■ **Prompt**
Which lines of the material contain the word "plus"? Show each one.

■ **Input records**
+-------+
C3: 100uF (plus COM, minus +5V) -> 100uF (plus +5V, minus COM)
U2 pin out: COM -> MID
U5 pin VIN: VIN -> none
+-------+
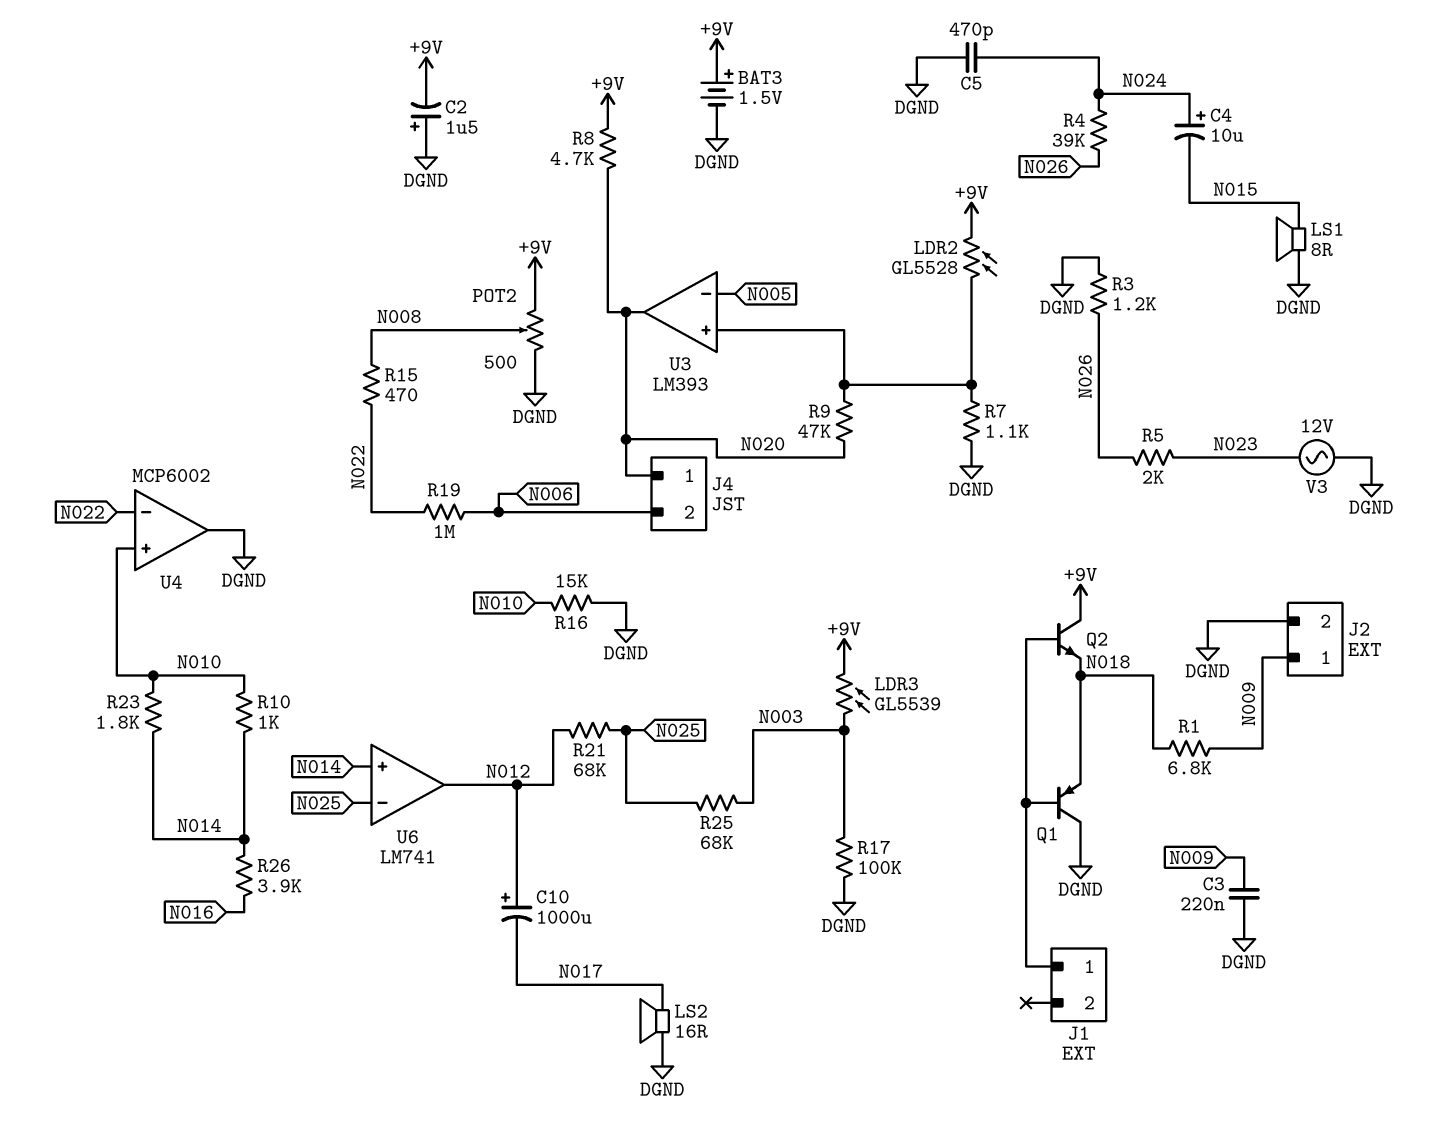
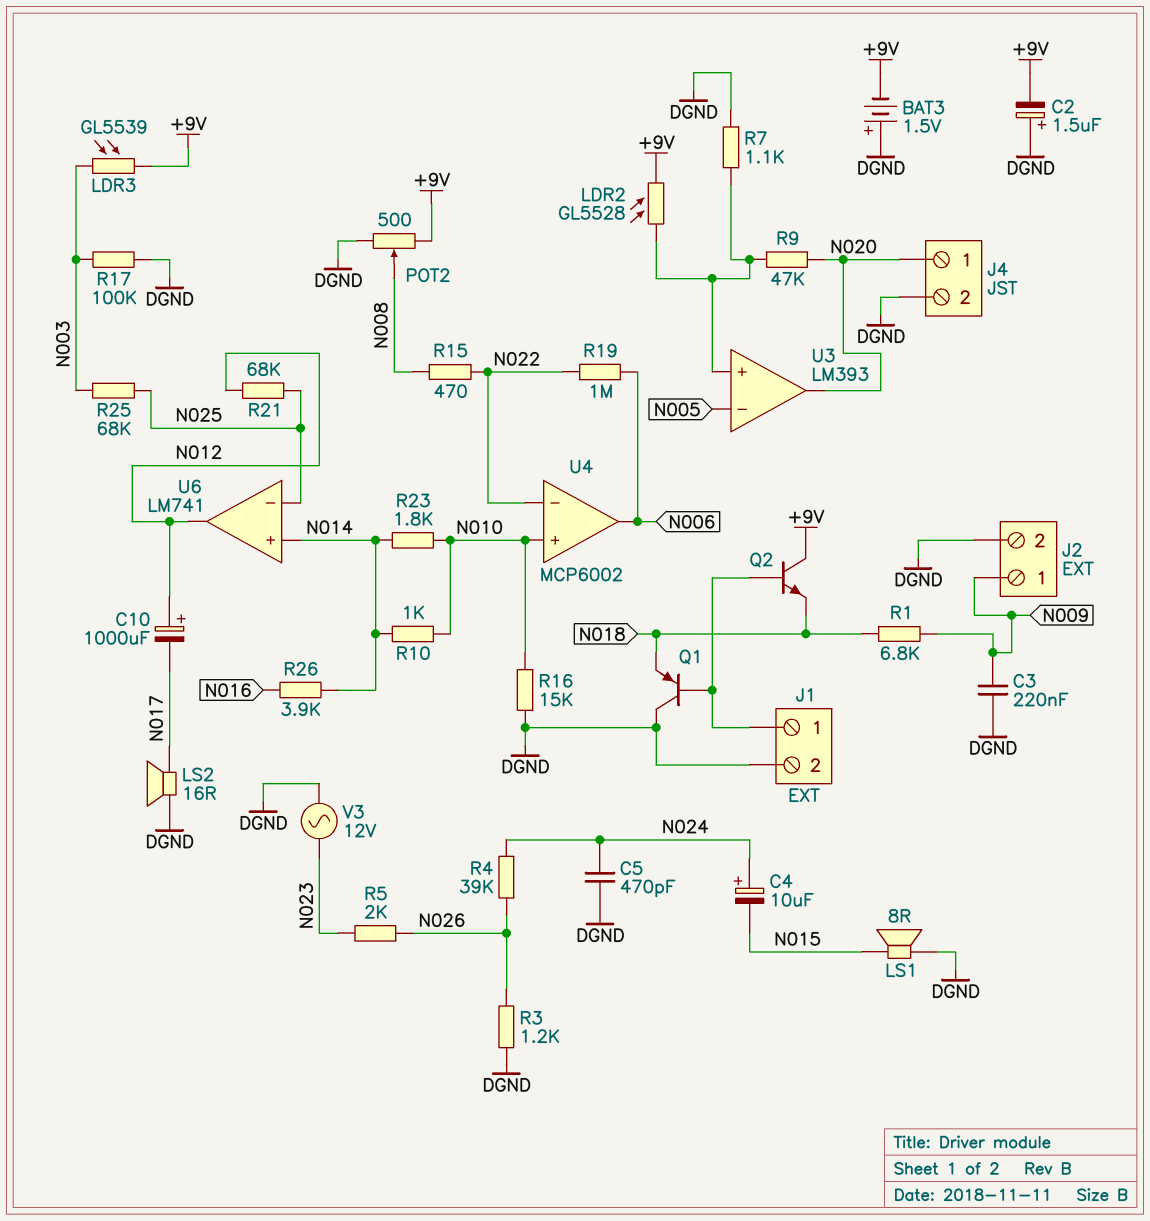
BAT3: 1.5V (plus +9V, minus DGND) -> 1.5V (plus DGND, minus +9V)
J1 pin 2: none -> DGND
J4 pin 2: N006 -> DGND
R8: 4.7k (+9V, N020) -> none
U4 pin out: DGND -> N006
+-------+
■ **Result below**
C3: 100uF (plus COM, minus +5V) -> 100uF (plus +5V, minus COM)
BAT3: 1.5V (plus +9V, minus DGND) -> 1.5V (plus DGND, minus +9V)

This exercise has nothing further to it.